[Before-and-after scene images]
BEGIN
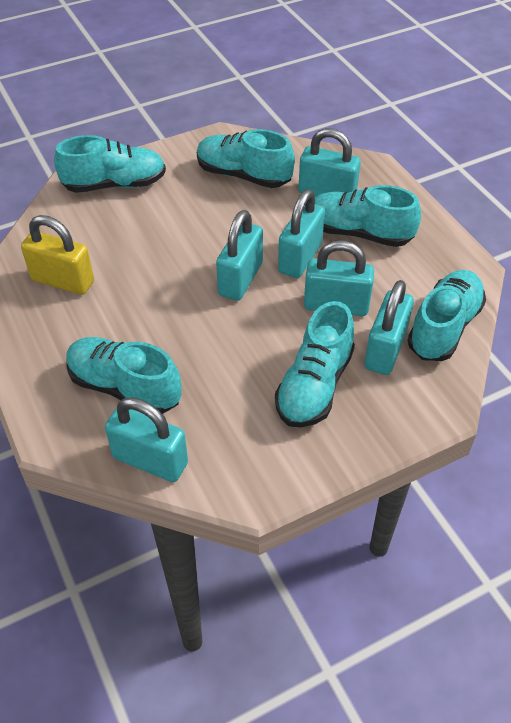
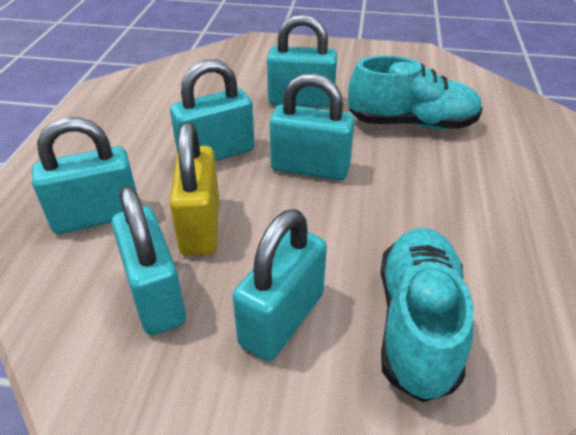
turquoise shoe: 6 -> 2

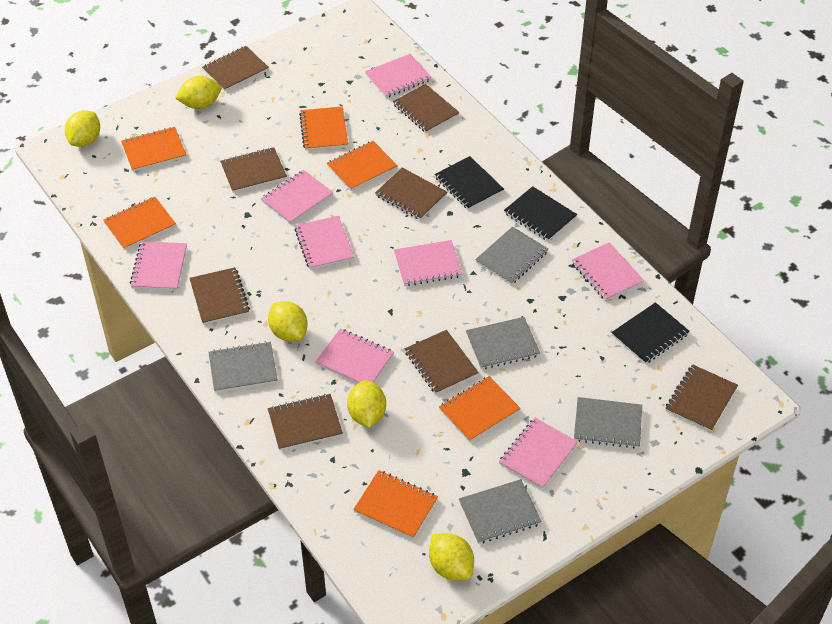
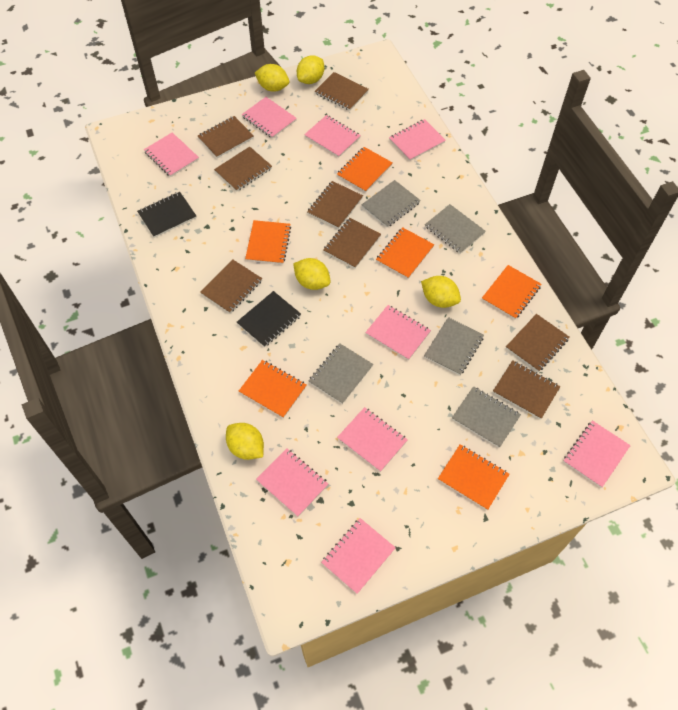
black notebook: 3 -> 2
pink notebook: 8 -> 9

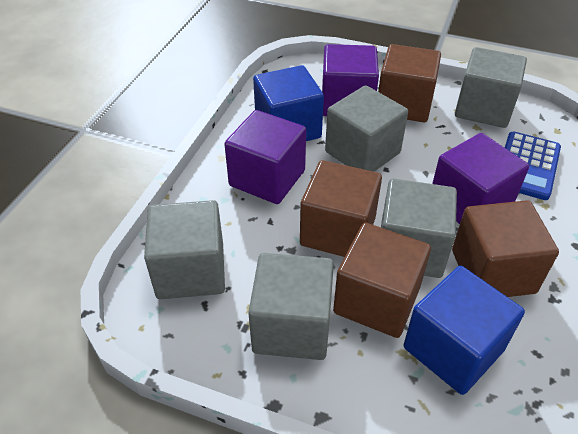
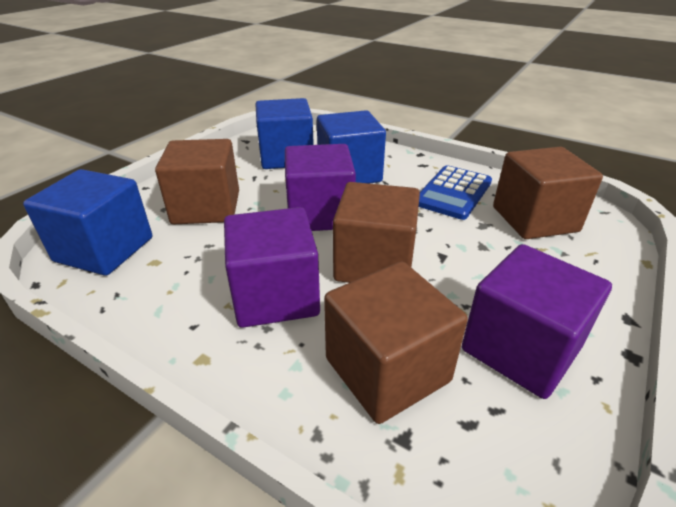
blue cube: 2 -> 3
grey cube: 5 -> 0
END
◆ Work instructions
A verbatim copy of every entry above, with no pictures, is the expected output.

◆ Response for this exercise
turquoise shoe: 6 -> 2

black notebook: 3 -> 2
pink notebook: 8 -> 9

blue cube: 2 -> 3
grey cube: 5 -> 0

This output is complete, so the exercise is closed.